*Task to carry out*.
Nothing should be left out. Give all the data again exactly as written.

━━━━━ Source records

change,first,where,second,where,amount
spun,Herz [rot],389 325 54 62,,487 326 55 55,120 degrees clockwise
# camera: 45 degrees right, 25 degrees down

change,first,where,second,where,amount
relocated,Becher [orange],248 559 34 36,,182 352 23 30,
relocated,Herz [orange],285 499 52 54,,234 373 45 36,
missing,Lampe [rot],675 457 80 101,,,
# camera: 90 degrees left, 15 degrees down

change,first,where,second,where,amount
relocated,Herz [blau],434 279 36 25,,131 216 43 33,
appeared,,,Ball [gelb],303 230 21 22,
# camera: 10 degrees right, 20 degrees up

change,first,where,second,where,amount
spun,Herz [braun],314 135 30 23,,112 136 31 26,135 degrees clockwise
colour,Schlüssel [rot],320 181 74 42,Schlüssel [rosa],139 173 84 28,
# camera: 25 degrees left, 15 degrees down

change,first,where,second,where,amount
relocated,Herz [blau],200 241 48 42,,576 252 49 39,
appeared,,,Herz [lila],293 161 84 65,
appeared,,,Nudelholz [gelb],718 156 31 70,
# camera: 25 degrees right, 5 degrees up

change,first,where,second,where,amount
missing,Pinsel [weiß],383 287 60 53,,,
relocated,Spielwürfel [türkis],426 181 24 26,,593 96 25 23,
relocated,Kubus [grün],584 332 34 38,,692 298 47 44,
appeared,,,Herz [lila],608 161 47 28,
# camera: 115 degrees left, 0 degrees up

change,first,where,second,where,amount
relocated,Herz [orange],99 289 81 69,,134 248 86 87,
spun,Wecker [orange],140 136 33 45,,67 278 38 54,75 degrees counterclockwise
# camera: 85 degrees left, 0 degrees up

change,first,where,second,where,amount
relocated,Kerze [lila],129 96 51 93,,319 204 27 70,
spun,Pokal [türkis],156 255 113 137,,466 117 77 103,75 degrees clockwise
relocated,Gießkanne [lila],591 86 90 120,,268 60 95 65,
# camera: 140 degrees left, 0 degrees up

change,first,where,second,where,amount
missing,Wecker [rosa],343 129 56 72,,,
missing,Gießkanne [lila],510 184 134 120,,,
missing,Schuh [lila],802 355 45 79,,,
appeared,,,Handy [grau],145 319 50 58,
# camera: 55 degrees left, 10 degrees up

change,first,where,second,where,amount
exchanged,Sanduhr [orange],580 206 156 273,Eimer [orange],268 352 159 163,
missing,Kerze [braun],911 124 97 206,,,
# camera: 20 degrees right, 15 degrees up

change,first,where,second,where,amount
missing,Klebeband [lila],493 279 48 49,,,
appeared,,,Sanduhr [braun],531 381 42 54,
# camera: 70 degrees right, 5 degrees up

━━━━━━━━━━

*Worked solution*.
change,first,where,second,where,amount
spun,Herz [rot],389 325 54 62,,487 326 55 55,120 degrees clockwise
# camera: 45 degrees right, 25 degrees down

change,first,where,second,where,amount
relocated,Becher [orange],248 559 34 36,,182 352 23 30,
relocated,Herz [orange],285 499 52 54,,234 373 45 36,
missing,Lampe [rot],675 457 80 101,,,
# camera: 90 degrees left, 15 degrees down

change,first,where,second,where,amount
relocated,Herz [blau],434 279 36 25,,131 216 43 33,
appeared,,,Ball [gelb],303 230 21 22,
# camera: 10 degrees right, 20 degrees up

change,first,where,second,where,amount
spun,Herz [braun],314 135 30 23,,112 136 31 26,135 degrees clockwise
colour,Schlüssel [rot],320 181 74 42,Schlüssel [rosa],139 173 84 28,
# camera: 25 degrees left, 15 degrees down

change,first,where,second,where,amount
relocated,Herz [blau],200 241 48 42,,576 252 49 39,
appeared,,,Herz [lila],293 161 84 65,
appeared,,,Nudelholz [gelb],718 156 31 70,
# camera: 25 degrees right, 5 degrees up

change,first,where,second,where,amount
missing,Pinsel [weiß],383 287 60 53,,,
relocated,Spielwürfel [türkis],426 181 24 26,,593 96 25 23,
relocated,Kubus [grün],584 332 34 38,,692 298 47 44,
appeared,,,Herz [lila],608 161 47 28,
# camera: 115 degrees left, 0 degrees up

change,first,where,second,where,amount
relocated,Herz [orange],99 289 81 69,,134 248 86 87,
spun,Wecker [orange],140 136 33 45,,67 278 38 54,75 degrees counterclockwise
# camera: 85 degrees left, 0 degrees up

change,first,where,second,where,amount
relocated,Kerze [lila],129 96 51 93,,319 204 27 70,
spun,Pokal [türkis],156 255 113 137,,466 117 77 103,75 degrees clockwise
relocated,Gießkanne [lila],591 86 90 120,,268 60 95 65,
# camera: 140 degrees left, 0 degrees up

change,first,where,second,where,amount
missing,Wecker [rosa],343 129 56 72,,,
missing,Gießkanne [lila],510 184 134 120,,,
missing,Schuh [lila],802 355 45 79,,,
appeared,,,Handy [grau],145 319 50 58,
# camera: 55 degrees left, 10 degrees up

change,first,where,second,where,amount
exchanged,Sanduhr [orange],580 206 156 273,Eimer [orange],268 352 159 163,
missing,Kerze [braun],911 124 97 206,,,
# camera: 20 degrees right, 15 degrees up

change,first,where,second,where,amount
missing,Klebeband [lila],493 279 48 49,,,
appeared,,,Sanduhr [braun],531 381 42 54,
# camera: 70 degrees right, 5 degrees up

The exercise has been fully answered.